PROBLEM REQUIREMENTS |
For this exercise, restate word for word only the lines from the first line of the data to the line containing "U7: NOT 74HC04".

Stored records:
########################################
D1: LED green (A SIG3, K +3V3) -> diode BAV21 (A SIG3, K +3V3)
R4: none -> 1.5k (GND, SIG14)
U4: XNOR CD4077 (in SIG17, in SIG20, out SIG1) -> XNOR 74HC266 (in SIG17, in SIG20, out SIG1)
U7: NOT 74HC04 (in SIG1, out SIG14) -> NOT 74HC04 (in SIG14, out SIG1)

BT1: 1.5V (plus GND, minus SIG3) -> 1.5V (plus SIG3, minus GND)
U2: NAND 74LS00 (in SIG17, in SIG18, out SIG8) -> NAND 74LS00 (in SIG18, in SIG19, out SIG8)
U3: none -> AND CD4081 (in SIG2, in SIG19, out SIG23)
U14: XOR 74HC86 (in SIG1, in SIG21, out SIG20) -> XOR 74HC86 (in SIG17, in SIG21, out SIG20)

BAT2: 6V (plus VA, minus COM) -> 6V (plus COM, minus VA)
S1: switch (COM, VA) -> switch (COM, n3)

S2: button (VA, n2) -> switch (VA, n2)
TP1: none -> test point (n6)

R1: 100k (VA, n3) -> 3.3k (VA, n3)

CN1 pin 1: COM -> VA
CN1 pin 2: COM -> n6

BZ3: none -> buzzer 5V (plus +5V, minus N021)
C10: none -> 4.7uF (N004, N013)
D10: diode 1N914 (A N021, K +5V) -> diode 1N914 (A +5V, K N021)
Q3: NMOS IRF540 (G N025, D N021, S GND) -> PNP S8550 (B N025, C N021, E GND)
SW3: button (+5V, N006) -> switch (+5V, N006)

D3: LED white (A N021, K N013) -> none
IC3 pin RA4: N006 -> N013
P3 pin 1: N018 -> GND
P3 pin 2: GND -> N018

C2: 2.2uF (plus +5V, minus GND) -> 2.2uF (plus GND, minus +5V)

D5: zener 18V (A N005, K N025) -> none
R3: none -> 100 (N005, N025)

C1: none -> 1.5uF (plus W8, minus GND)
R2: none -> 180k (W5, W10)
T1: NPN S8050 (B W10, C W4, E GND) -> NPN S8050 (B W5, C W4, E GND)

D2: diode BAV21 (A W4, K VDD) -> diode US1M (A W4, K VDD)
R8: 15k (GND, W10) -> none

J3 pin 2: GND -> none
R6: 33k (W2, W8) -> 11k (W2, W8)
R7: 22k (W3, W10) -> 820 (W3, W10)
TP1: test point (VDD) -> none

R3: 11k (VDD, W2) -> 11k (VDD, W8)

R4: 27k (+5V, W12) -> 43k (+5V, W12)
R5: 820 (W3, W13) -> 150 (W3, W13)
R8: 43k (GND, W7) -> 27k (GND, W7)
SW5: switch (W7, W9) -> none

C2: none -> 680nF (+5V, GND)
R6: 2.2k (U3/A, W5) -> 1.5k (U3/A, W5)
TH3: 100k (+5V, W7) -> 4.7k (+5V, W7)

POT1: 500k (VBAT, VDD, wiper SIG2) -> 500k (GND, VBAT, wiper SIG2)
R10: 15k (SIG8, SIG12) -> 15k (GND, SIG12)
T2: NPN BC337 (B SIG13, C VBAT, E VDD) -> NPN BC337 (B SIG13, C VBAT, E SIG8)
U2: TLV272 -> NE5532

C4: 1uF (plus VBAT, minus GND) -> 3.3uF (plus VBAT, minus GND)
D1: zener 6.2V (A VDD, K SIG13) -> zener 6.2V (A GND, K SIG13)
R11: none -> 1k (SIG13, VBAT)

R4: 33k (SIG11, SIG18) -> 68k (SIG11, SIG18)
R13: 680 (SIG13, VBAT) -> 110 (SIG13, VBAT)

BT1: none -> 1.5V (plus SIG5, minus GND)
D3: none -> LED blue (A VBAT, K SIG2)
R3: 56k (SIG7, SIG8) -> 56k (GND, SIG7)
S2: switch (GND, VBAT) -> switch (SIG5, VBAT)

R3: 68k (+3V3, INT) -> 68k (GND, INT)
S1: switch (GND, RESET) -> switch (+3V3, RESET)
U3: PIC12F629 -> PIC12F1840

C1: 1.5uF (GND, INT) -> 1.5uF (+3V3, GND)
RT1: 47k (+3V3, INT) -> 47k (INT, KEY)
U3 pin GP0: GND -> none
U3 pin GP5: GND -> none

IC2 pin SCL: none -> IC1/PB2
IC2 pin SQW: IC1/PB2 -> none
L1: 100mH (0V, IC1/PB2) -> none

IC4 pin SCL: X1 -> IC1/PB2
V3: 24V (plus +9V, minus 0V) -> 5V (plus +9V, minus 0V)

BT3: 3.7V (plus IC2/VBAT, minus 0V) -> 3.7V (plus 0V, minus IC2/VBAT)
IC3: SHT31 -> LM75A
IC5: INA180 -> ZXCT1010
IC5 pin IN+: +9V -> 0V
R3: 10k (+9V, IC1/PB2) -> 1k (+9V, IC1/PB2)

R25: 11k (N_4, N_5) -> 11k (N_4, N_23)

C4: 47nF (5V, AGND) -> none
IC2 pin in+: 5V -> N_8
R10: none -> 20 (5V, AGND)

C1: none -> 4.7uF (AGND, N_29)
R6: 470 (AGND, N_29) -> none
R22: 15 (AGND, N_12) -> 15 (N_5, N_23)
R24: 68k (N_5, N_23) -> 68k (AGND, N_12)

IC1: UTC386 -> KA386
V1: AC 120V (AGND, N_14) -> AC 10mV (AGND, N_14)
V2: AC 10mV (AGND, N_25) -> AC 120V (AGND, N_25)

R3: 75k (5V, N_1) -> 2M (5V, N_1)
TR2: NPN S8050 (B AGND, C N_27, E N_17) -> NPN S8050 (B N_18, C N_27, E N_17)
########################################
SOLUTION FOR THIS TASK |
D1: LED green (A SIG3, K +3V3) -> diode BAV21 (A SIG3, K +3V3)
R4: none -> 1.5k (GND, SIG14)
U4: XNOR CD4077 (in SIG17, in SIG20, out SIG1) -> XNOR 74HC266 (in SIG17, in SIG20, out SIG1)
U7: NOT 74HC04 (in SIG1, out SIG14) -> NOT 74HC04 (in SIG14, out SIG1)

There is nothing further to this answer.